[Data to use]
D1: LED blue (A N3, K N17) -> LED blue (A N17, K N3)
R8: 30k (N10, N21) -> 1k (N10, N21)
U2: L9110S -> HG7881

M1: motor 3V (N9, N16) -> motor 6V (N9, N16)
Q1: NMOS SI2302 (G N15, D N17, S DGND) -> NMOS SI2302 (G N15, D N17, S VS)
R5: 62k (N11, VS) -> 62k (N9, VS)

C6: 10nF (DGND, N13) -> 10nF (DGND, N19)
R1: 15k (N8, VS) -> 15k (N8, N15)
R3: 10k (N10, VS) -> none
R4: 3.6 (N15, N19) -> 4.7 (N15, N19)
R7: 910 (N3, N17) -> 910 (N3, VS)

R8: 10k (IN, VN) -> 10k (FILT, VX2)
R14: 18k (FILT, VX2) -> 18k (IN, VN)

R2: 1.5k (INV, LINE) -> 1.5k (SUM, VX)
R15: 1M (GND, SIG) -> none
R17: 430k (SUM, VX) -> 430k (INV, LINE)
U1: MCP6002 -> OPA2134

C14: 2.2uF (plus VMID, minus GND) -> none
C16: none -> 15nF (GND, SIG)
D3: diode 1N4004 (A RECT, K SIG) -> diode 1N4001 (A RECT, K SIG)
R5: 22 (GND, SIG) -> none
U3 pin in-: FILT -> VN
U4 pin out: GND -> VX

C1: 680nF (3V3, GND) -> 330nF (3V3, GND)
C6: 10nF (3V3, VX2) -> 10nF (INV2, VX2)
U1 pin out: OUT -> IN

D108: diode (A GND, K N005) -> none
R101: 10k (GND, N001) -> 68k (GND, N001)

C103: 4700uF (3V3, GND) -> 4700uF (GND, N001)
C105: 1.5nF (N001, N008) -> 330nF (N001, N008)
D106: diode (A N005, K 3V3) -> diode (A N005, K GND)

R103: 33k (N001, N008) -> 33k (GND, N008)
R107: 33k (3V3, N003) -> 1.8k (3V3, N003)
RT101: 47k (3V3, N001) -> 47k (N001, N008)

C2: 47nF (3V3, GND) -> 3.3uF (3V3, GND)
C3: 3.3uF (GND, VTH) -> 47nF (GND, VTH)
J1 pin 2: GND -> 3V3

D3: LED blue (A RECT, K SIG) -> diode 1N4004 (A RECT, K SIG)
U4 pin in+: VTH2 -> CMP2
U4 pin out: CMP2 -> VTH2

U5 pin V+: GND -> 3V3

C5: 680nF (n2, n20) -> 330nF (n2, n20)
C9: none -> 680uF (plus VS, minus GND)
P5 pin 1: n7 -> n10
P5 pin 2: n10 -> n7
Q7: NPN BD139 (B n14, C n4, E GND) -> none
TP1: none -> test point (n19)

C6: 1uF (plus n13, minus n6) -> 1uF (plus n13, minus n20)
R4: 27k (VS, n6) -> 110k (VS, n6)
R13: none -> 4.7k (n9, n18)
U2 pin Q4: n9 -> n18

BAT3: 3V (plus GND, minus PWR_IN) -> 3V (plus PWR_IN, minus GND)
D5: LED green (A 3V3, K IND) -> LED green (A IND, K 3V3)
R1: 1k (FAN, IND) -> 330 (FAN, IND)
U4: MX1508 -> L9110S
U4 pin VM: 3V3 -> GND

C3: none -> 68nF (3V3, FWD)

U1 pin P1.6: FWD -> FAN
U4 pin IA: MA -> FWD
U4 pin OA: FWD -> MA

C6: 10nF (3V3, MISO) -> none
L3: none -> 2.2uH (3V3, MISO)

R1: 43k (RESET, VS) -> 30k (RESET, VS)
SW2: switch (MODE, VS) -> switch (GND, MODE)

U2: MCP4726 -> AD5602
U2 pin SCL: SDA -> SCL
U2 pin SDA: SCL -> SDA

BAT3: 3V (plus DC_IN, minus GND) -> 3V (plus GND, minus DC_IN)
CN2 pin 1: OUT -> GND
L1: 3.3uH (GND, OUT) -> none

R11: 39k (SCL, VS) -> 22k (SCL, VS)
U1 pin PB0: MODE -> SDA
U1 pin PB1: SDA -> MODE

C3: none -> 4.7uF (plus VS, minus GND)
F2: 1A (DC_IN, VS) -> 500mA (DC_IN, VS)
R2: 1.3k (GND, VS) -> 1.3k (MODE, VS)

[Prompt] Extract all of the data above without altering anything.

[Expected output]
D1: LED blue (A N3, K N17) -> LED blue (A N17, K N3)
R8: 30k (N10, N21) -> 1k (N10, N21)
U2: L9110S -> HG7881

M1: motor 3V (N9, N16) -> motor 6V (N9, N16)
Q1: NMOS SI2302 (G N15, D N17, S DGND) -> NMOS SI2302 (G N15, D N17, S VS)
R5: 62k (N11, VS) -> 62k (N9, VS)

C6: 10nF (DGND, N13) -> 10nF (DGND, N19)
R1: 15k (N8, VS) -> 15k (N8, N15)
R3: 10k (N10, VS) -> none
R4: 3.6 (N15, N19) -> 4.7 (N15, N19)
R7: 910 (N3, N17) -> 910 (N3, VS)

R8: 10k (IN, VN) -> 10k (FILT, VX2)
R14: 18k (FILT, VX2) -> 18k (IN, VN)

R2: 1.5k (INV, LINE) -> 1.5k (SUM, VX)
R15: 1M (GND, SIG) -> none
R17: 430k (SUM, VX) -> 430k (INV, LINE)
U1: MCP6002 -> OPA2134

C14: 2.2uF (plus VMID, minus GND) -> none
C16: none -> 15nF (GND, SIG)
D3: diode 1N4004 (A RECT, K SIG) -> diode 1N4001 (A RECT, K SIG)
R5: 22 (GND, SIG) -> none
U3 pin in-: FILT -> VN
U4 pin out: GND -> VX

C1: 680nF (3V3, GND) -> 330nF (3V3, GND)
C6: 10nF (3V3, VX2) -> 10nF (INV2, VX2)
U1 pin out: OUT -> IN

D108: diode (A GND, K N005) -> none
R101: 10k (GND, N001) -> 68k (GND, N001)

C103: 4700uF (3V3, GND) -> 4700uF (GND, N001)
C105: 1.5nF (N001, N008) -> 330nF (N001, N008)
D106: diode (A N005, K 3V3) -> diode (A N005, K GND)

R103: 33k (N001, N008) -> 33k (GND, N008)
R107: 33k (3V3, N003) -> 1.8k (3V3, N003)
RT101: 47k (3V3, N001) -> 47k (N001, N008)

C2: 47nF (3V3, GND) -> 3.3uF (3V3, GND)
C3: 3.3uF (GND, VTH) -> 47nF (GND, VTH)
J1 pin 2: GND -> 3V3

D3: LED blue (A RECT, K SIG) -> diode 1N4004 (A RECT, K SIG)
U4 pin in+: VTH2 -> CMP2
U4 pin out: CMP2 -> VTH2

U5 pin V+: GND -> 3V3

C5: 680nF (n2, n20) -> 330nF (n2, n20)
C9: none -> 680uF (plus VS, minus GND)
P5 pin 1: n7 -> n10
P5 pin 2: n10 -> n7
Q7: NPN BD139 (B n14, C n4, E GND) -> none
TP1: none -> test point (n19)

C6: 1uF (plus n13, minus n6) -> 1uF (plus n13, minus n20)
R4: 27k (VS, n6) -> 110k (VS, n6)
R13: none -> 4.7k (n9, n18)
U2 pin Q4: n9 -> n18

BAT3: 3V (plus GND, minus PWR_IN) -> 3V (plus PWR_IN, minus GND)
D5: LED green (A 3V3, K IND) -> LED green (A IND, K 3V3)
R1: 1k (FAN, IND) -> 330 (FAN, IND)
U4: MX1508 -> L9110S
U4 pin VM: 3V3 -> GND

C3: none -> 68nF (3V3, FWD)

U1 pin P1.6: FWD -> FAN
U4 pin IA: MA -> FWD
U4 pin OA: FWD -> MA

C6: 10nF (3V3, MISO) -> none
L3: none -> 2.2uH (3V3, MISO)

R1: 43k (RESET, VS) -> 30k (RESET, VS)
SW2: switch (MODE, VS) -> switch (GND, MODE)

U2: MCP4726 -> AD5602
U2 pin SCL: SDA -> SCL
U2 pin SDA: SCL -> SDA

BAT3: 3V (plus DC_IN, minus GND) -> 3V (plus GND, minus DC_IN)
CN2 pin 1: OUT -> GND
L1: 3.3uH (GND, OUT) -> none

R11: 39k (SCL, VS) -> 22k (SCL, VS)
U1 pin PB0: MODE -> SDA
U1 pin PB1: SDA -> MODE

C3: none -> 4.7uF (plus VS, minus GND)
F2: 1A (DC_IN, VS) -> 500mA (DC_IN, VS)
R2: 1.3k (GND, VS) -> 1.3k (MODE, VS)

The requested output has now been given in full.